Content revision data:
_____

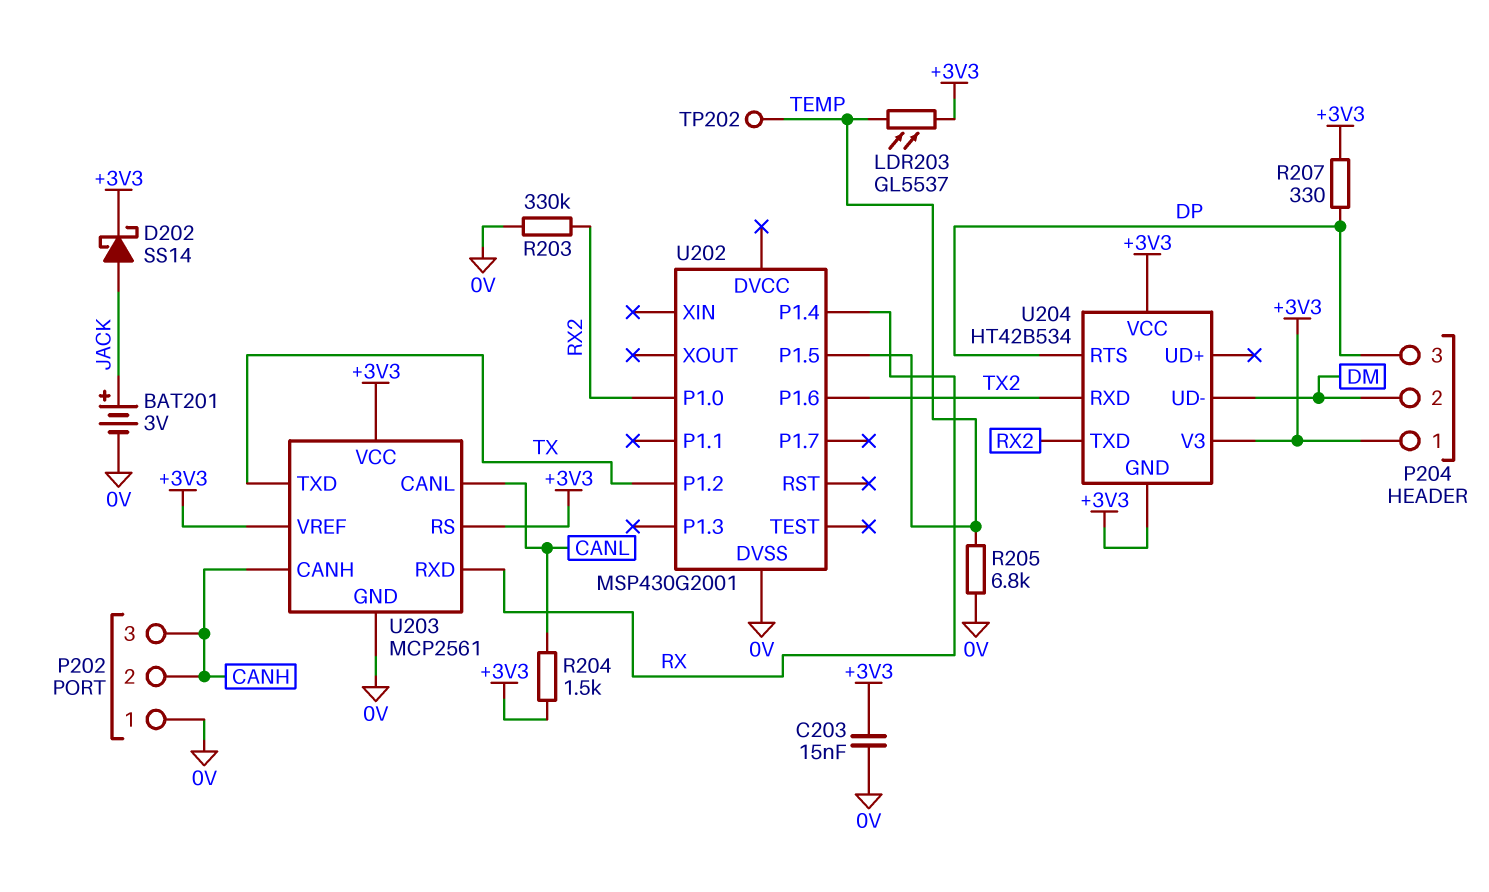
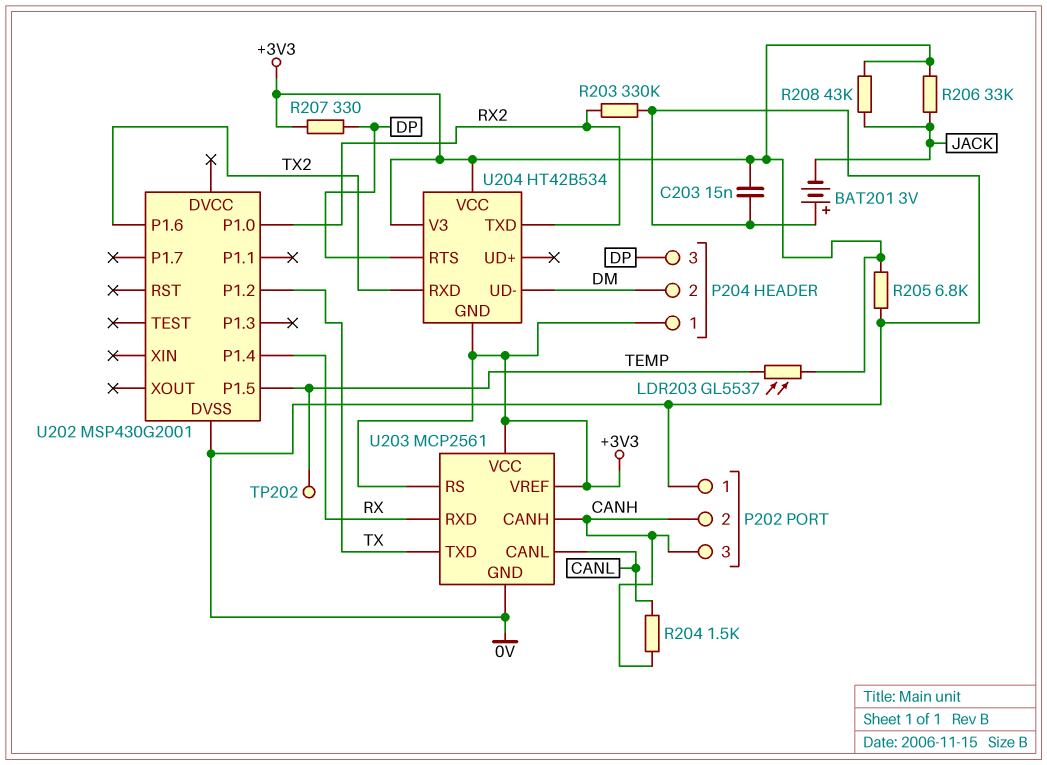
BAT201: 3V (plus JACK, minus 0V) -> 3V (plus 0V, minus JACK)
D202: schottky SS14 (A JACK, K +3V3) -> none
R204: 1.5k (+3V3, CANL) -> 1.5k (CANH, CANL)
R205: 6.8k (0V, TEMP) -> 6.8k (+3V3, 0V)
R206: none -> 33k (+3V3, JACK)
R208: none -> 43k (+3V3, JACK)

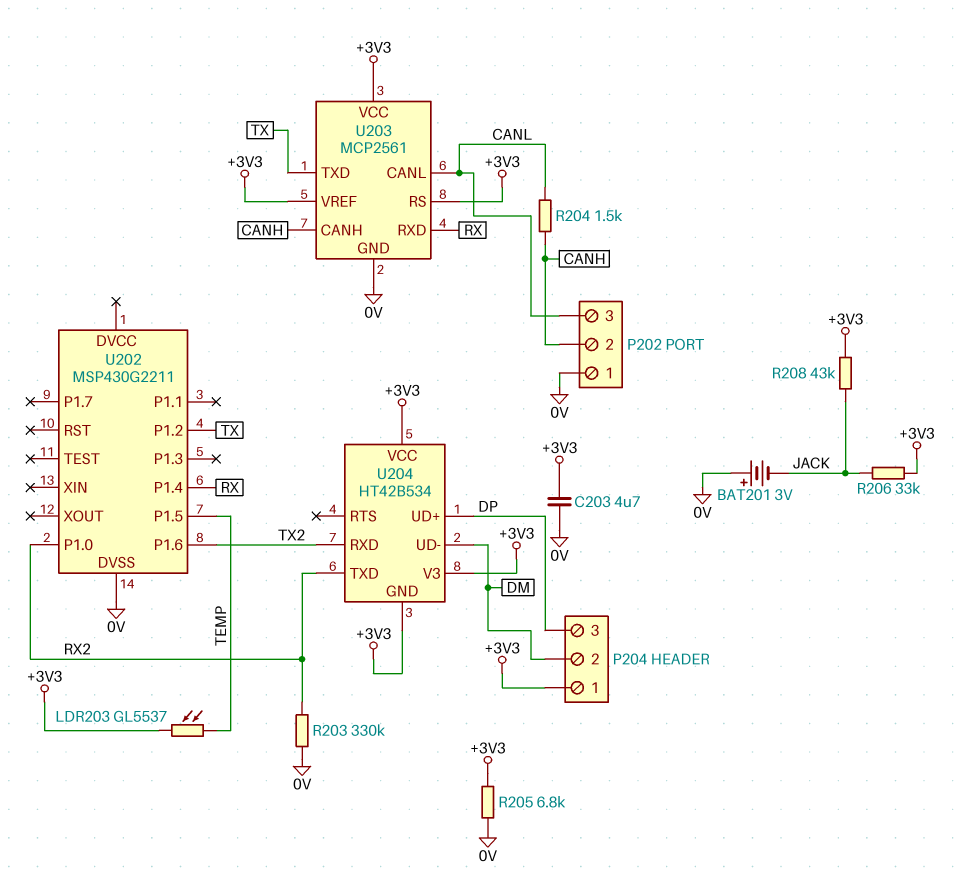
C203: 15nF (+3V3, 0V) -> 4.7uF (+3V3, 0V)
P202 pin 3: CANH -> CANL
R207: 330 (+3V3, DP) -> none
TP202: test point (TEMP) -> none
U202: MSP430G2001 -> MSP430G2211
U204 pin RTS: DP -> none
U204 pin UD+: none -> DP

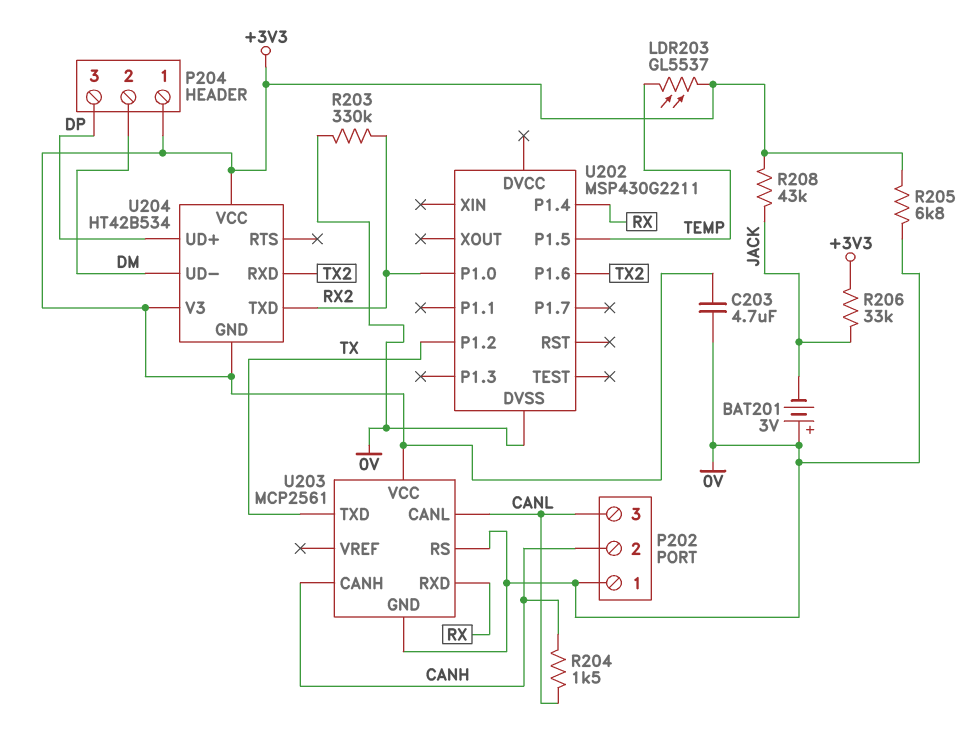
U203 pin RS: +3V3 -> 0V
U203 pin VREF: +3V3 -> none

_____

Return only the part above that opens with the line containing "R206: none -> 33k (+3V3, JACK)" and closes with the line containing "U204 pin UD+: none -> DP", exactly and with both ends, skipping the pictures.

ANSWER TO THE PROBLEM:
R206: none -> 33k (+3V3, JACK)
R208: none -> 43k (+3V3, JACK)

C203: 15nF (+3V3, 0V) -> 4.7uF (+3V3, 0V)
P202 pin 3: CANH -> CANL
R207: 330 (+3V3, DP) -> none
TP202: test point (TEMP) -> none
U202: MSP430G2001 -> MSP430G2211
U204 pin RTS: DP -> none
U204 pin UD+: none -> DP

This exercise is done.